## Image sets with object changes
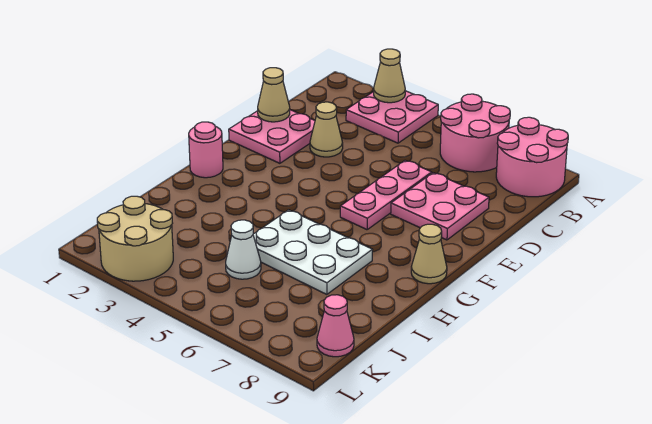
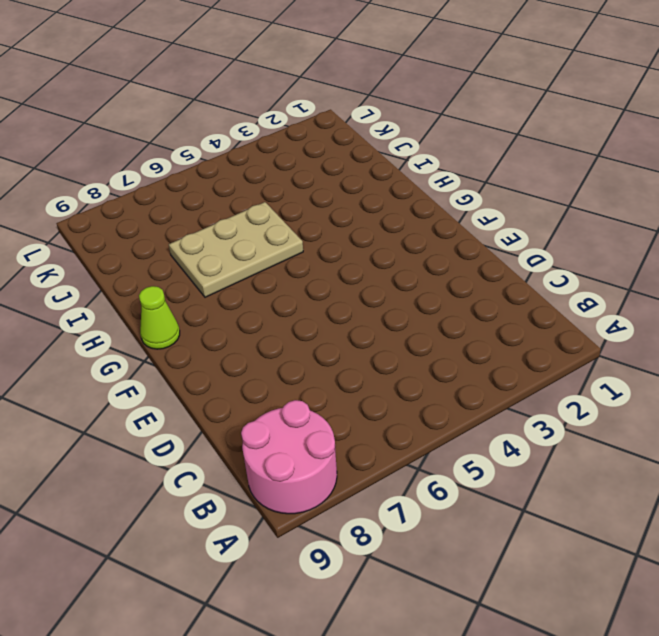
lime cone G9 level 1 -> tan cone G9 level 1
tan plate H5:I7 level 1 -> white plate H5:I7 level 1
none -> pink plate A3:B4 level 1
none -> pink round brick A6:B7 level 1
none -> pink plate D1:E2 level 1

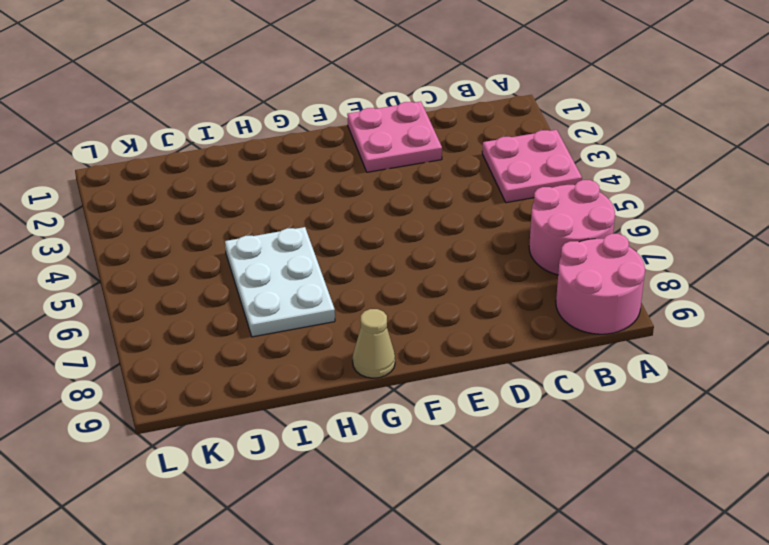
none -> tan cone D3 level 1
none -> pink plate D6:F6 level 1
none -> pink plate D7:E8 level 1

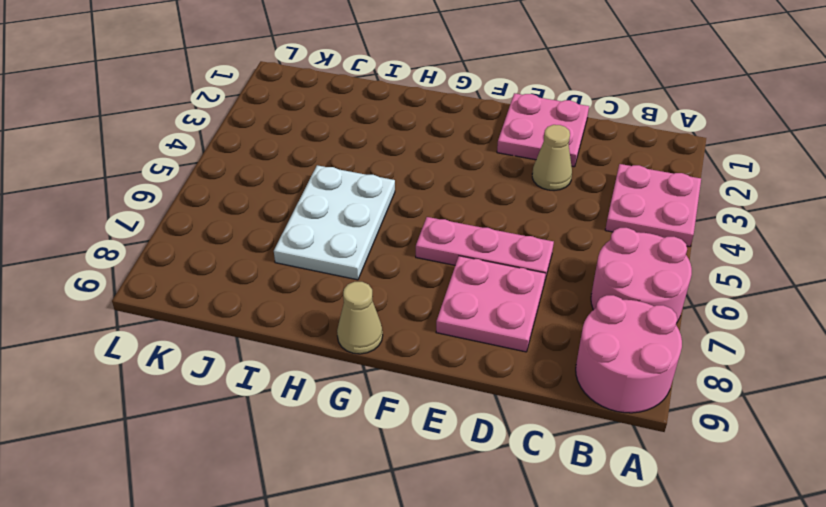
none -> pink round brick G1 level 1
none -> white cone J5 level 1
none -> tan round brick K2:L3 level 1

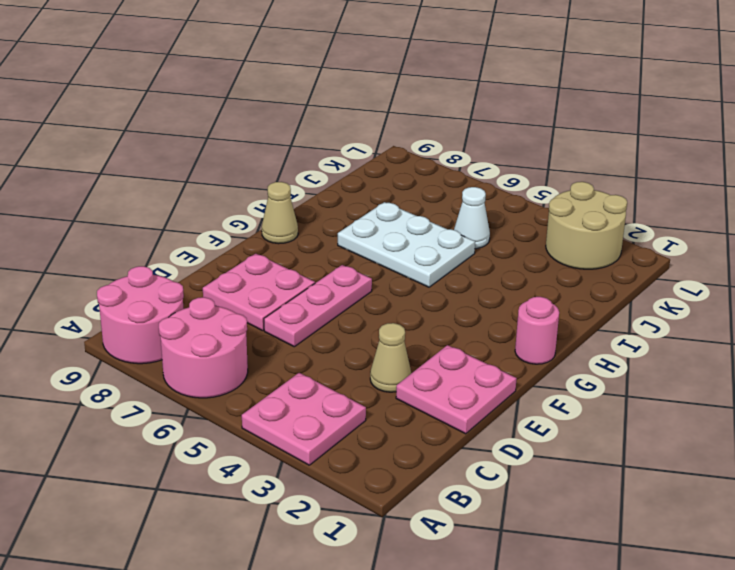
none -> pink cone K9 level 1
none -> tan cone A3 level 2
none -> tan cone D1 level 2

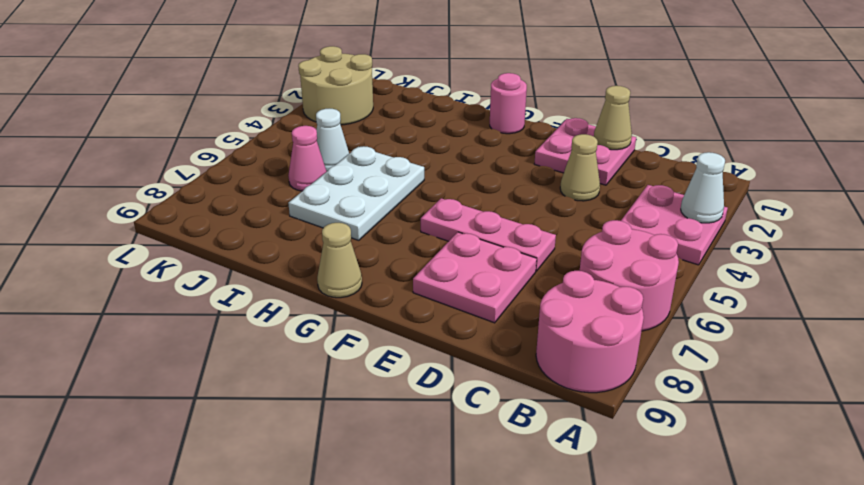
white cone A3 level 2 -> tan cone A3 level 2
pink cone J6 level 1 -> pink cone K9 level 1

## Exercise aim
Skip the pictures and print each record exactly as it stands.

## Exercise solution
lime cone G9 level 1 -> tan cone G9 level 1
tan plate H5:I7 level 1 -> white plate H5:I7 level 1
none -> pink plate A3:B4 level 1
none -> pink round brick A6:B7 level 1
none -> pink plate D1:E2 level 1

none -> tan cone D3 level 1
none -> pink plate D6:F6 level 1
none -> pink plate D7:E8 level 1

none -> pink round brick G1 level 1
none -> white cone J5 level 1
none -> tan round brick K2:L3 level 1

none -> pink cone K9 level 1
none -> tan cone A3 level 2
none -> tan cone D1 level 2

white cone A3 level 2 -> tan cone A3 level 2
pink cone J6 level 1 -> pink cone K9 level 1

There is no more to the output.